• **DATA SECTION**:
==========
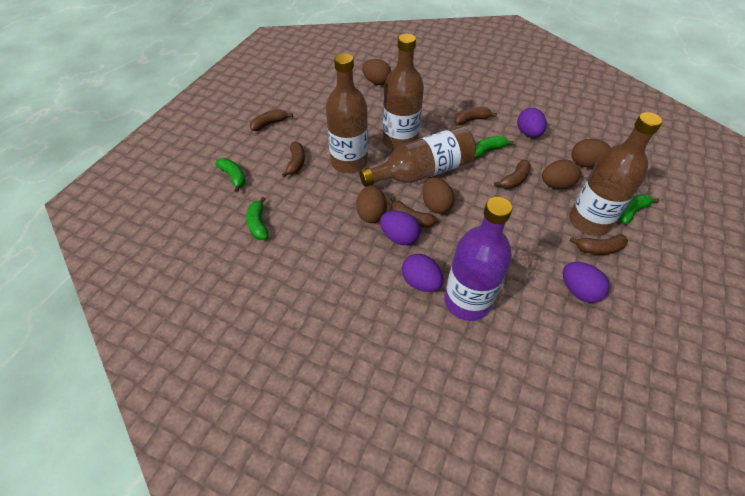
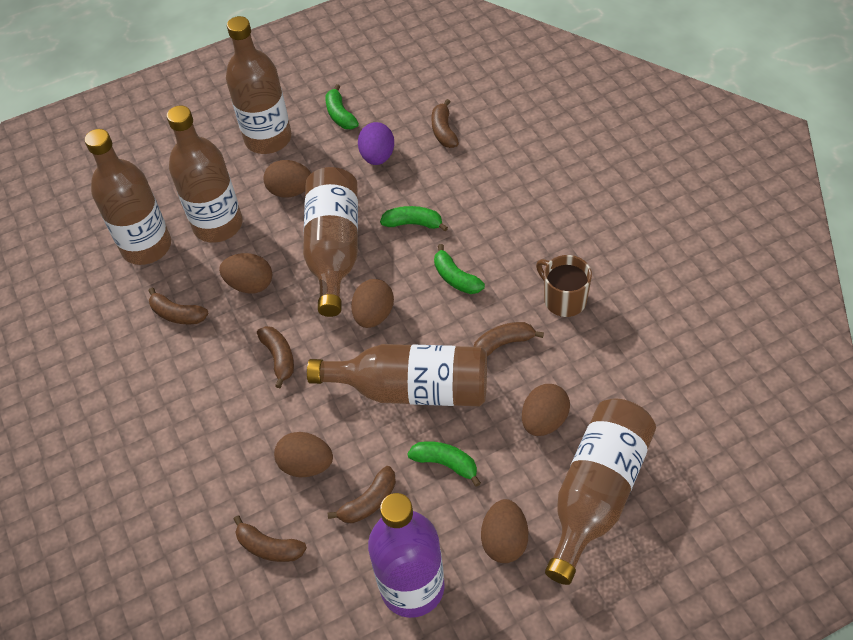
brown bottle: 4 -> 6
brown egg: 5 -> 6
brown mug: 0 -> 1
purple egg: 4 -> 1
==========
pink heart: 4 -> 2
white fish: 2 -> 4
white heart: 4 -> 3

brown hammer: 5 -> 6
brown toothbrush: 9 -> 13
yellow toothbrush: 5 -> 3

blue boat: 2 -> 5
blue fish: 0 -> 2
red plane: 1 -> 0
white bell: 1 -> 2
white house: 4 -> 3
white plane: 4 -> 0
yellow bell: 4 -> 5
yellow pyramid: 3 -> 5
==========
• **TASK TO CARRY OUT**: The stretch of entries above that starts with the line containing "pink heart: 4 -> 2" and goes on through the line containing "yellow pyramid: 3 -> 5" is to be transcribed exactly, and no other line is to be transcribed.

• **TASK RESPONSE**:
pink heart: 4 -> 2
white fish: 2 -> 4
white heart: 4 -> 3

brown hammer: 5 -> 6
brown toothbrush: 9 -> 13
yellow toothbrush: 5 -> 3

blue boat: 2 -> 5
blue fish: 0 -> 2
red plane: 1 -> 0
white bell: 1 -> 2
white house: 4 -> 3
white plane: 4 -> 0
yellow bell: 4 -> 5
yellow pyramid: 3 -> 5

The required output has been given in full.